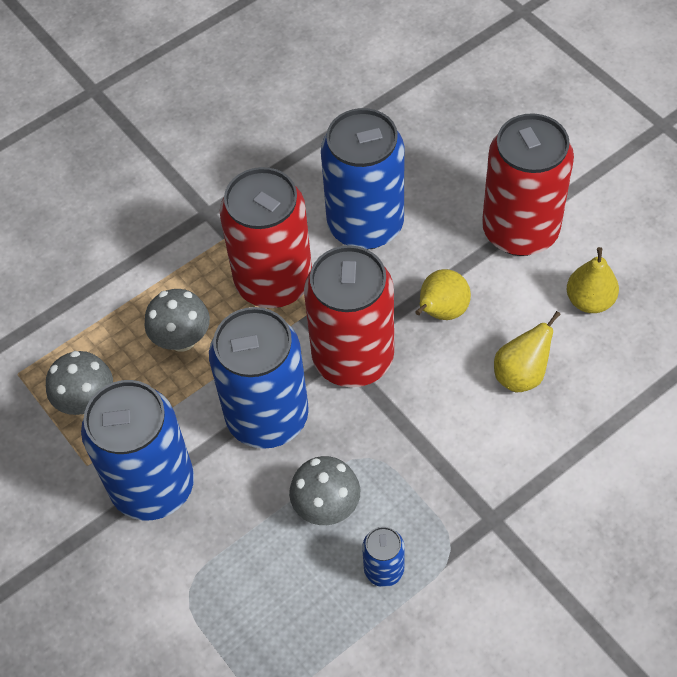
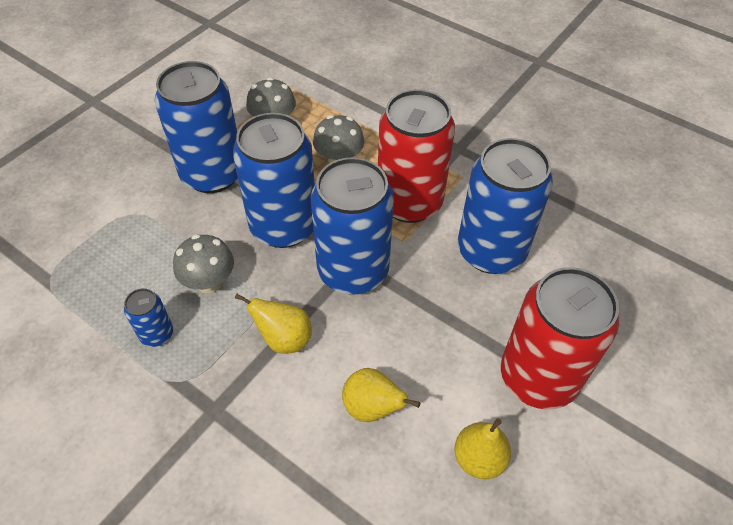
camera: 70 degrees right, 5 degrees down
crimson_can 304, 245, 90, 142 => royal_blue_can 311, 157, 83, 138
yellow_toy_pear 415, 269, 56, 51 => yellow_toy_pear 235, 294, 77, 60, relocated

What to work on >> Set down all the data again exactly as above, pictures excluded.

Answer >>
camera: 70 degrees right, 5 degrees down
crimson_can 304, 245, 90, 142 => royal_blue_can 311, 157, 83, 138
yellow_toy_pear 415, 269, 56, 51 => yellow_toy_pear 235, 294, 77, 60, relocated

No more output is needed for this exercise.